*** Opening Recorded information ***

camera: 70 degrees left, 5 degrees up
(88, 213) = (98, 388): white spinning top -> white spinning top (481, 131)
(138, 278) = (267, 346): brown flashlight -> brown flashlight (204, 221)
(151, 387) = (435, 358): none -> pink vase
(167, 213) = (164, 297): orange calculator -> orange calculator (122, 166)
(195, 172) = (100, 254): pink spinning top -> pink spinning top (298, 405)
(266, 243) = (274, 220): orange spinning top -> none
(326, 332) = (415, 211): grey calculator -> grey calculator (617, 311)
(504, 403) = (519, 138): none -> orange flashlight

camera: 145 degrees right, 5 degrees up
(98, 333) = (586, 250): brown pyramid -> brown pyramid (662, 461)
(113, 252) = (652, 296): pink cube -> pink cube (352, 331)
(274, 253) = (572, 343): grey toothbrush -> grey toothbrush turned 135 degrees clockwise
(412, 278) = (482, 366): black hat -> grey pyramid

*** Closing Recorded information ***
*** Opening Recorded information ***

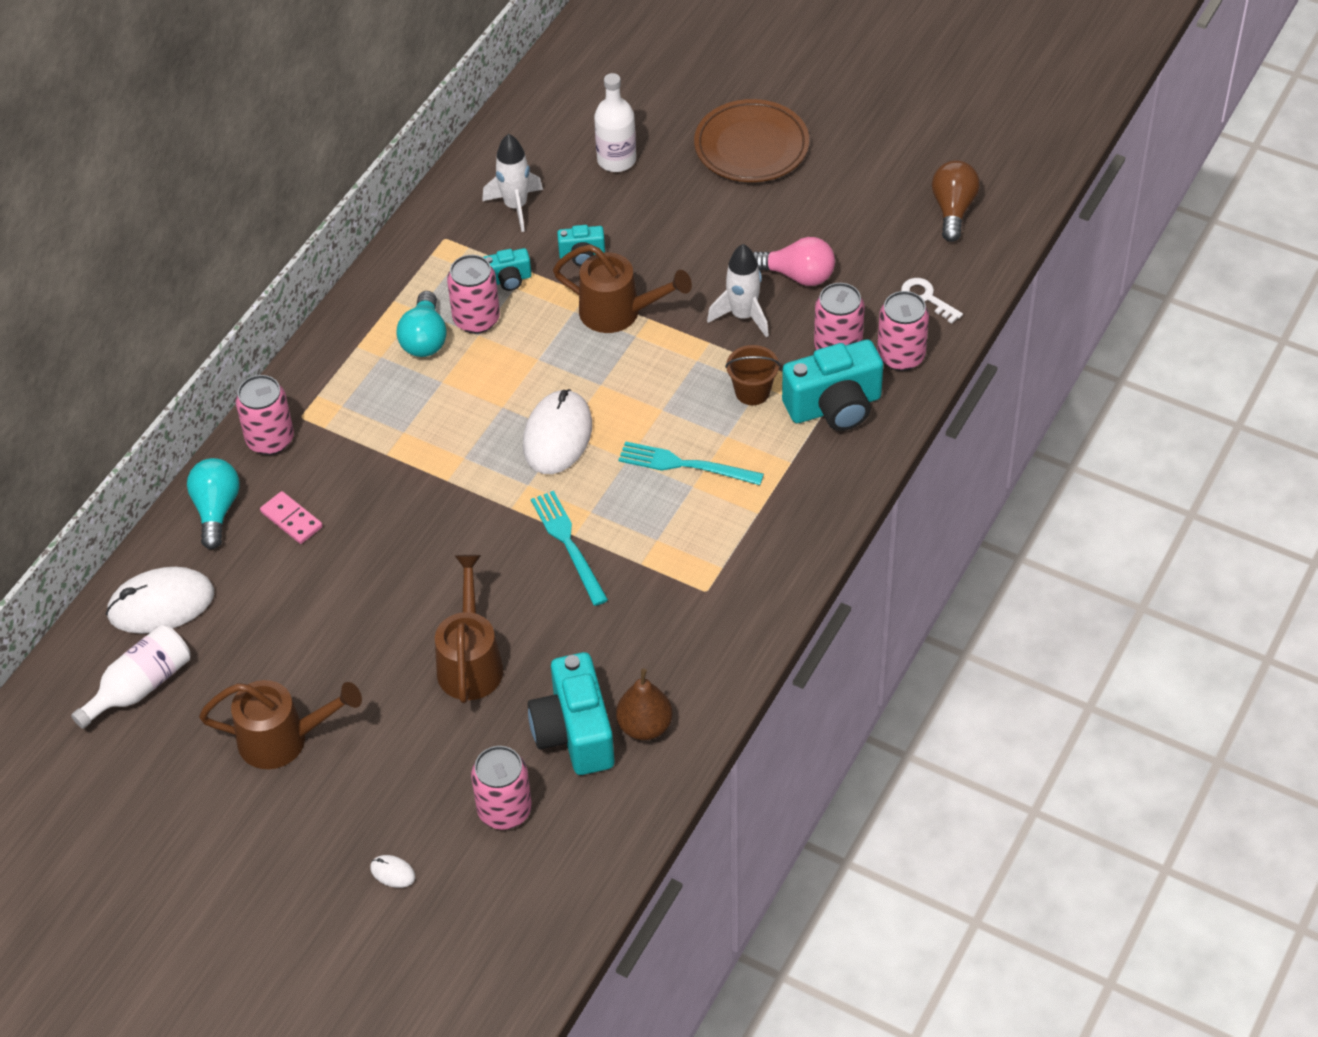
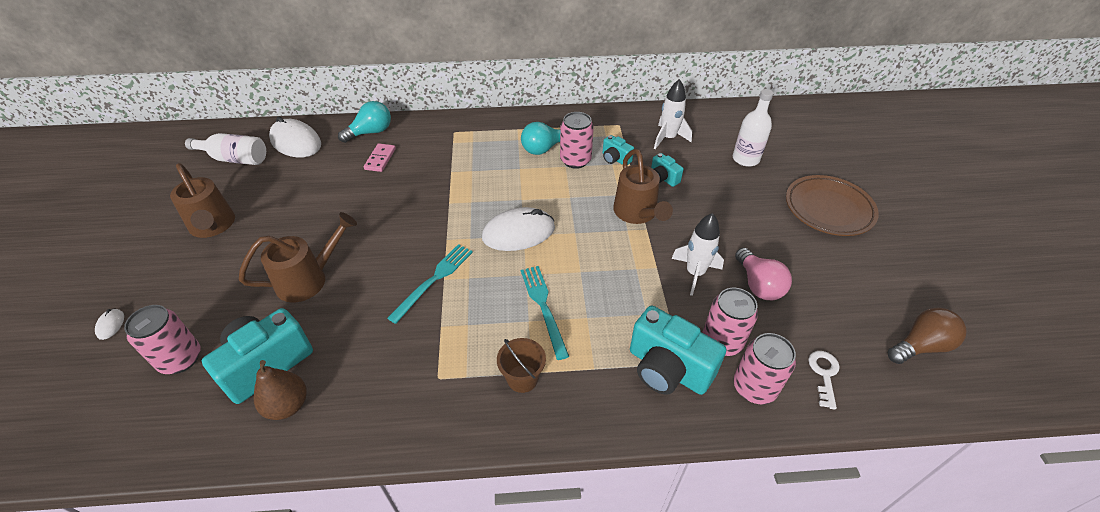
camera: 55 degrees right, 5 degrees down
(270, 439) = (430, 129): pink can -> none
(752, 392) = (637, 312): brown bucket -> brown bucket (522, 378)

*** Closing Recorded information ***

▶ **Directions for this task**
What are the lines above, starting at the one with "camera: 70 degrees left, 5 degrees up" and ending at the one with "(266, 243) = (274, 220): orange"? Give them again exactly, and only them.

▶ **Reply to the exercise**
camera: 70 degrees left, 5 degrees up
(88, 213) = (98, 388): white spinning top -> white spinning top (481, 131)
(138, 278) = (267, 346): brown flashlight -> brown flashlight (204, 221)
(151, 387) = (435, 358): none -> pink vase
(167, 213) = (164, 297): orange calculator -> orange calculator (122, 166)
(195, 172) = (100, 254): pink spinning top -> pink spinning top (298, 405)
(266, 243) = (274, 220): orange spinning top -> none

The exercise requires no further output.